● **EXERCISE OBJECTIVE**
How many lines in the records below contain the string "acciaccatura", matching case exactly? Reply with the number alone.

-- BEGIN EXERCISE MATERIALS --

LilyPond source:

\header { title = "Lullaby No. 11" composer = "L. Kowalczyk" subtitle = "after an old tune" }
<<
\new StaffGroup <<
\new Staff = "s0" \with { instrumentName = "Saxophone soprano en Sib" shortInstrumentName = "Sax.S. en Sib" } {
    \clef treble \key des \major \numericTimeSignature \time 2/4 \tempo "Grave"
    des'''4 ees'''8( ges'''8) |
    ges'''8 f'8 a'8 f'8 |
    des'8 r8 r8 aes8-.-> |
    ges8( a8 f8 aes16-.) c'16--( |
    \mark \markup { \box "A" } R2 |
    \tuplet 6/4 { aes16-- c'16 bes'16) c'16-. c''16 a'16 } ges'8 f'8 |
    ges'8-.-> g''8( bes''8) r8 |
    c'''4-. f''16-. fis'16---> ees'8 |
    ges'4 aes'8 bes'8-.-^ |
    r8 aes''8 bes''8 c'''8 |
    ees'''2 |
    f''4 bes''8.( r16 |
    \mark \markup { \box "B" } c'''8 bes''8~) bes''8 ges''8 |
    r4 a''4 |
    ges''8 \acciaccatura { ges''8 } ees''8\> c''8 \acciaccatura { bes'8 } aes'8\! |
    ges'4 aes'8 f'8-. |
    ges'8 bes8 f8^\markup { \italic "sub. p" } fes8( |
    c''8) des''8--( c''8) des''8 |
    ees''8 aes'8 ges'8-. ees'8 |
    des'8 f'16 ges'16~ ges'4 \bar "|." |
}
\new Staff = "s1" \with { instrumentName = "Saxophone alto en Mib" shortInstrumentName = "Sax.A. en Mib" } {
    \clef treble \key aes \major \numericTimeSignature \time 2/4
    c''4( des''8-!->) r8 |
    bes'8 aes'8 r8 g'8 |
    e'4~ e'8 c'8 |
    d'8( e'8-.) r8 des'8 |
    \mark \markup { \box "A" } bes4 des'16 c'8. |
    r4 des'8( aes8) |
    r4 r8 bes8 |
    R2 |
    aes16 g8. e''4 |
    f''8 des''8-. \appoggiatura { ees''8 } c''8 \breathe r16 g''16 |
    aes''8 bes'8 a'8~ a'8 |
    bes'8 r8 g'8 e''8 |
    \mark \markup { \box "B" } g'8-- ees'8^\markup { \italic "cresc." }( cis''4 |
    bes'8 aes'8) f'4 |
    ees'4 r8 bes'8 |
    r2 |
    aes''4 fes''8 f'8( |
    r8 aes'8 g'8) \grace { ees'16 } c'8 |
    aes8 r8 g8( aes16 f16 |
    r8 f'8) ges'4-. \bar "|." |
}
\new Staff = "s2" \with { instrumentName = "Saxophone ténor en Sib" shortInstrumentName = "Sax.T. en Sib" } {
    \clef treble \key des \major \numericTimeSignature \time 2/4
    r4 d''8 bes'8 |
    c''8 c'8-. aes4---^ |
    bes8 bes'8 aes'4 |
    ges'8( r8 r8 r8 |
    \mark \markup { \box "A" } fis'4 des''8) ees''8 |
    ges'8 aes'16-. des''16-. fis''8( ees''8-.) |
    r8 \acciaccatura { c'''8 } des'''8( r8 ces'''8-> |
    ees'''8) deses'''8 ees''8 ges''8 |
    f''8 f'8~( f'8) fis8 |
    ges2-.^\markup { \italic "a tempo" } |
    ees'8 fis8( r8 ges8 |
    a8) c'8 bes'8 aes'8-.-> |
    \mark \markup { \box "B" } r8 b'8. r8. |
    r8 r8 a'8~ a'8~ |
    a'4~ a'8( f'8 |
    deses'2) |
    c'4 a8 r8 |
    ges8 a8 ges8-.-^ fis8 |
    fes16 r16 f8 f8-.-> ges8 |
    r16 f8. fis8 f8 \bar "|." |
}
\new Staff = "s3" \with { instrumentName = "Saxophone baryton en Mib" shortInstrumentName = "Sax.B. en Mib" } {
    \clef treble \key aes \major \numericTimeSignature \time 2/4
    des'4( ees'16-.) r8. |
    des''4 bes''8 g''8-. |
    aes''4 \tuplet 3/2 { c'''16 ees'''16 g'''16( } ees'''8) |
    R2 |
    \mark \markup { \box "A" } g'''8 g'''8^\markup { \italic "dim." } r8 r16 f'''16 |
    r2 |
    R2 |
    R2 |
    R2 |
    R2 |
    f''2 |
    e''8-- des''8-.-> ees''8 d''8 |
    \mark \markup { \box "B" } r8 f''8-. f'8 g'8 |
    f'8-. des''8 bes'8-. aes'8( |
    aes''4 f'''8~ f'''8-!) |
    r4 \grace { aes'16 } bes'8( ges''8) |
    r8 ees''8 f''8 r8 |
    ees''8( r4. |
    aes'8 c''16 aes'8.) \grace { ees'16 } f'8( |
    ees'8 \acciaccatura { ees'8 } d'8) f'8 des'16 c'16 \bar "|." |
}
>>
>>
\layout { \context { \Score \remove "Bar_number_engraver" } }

-- END EXERCISE MATERIALS --

● **WORKED SOLUTION**
3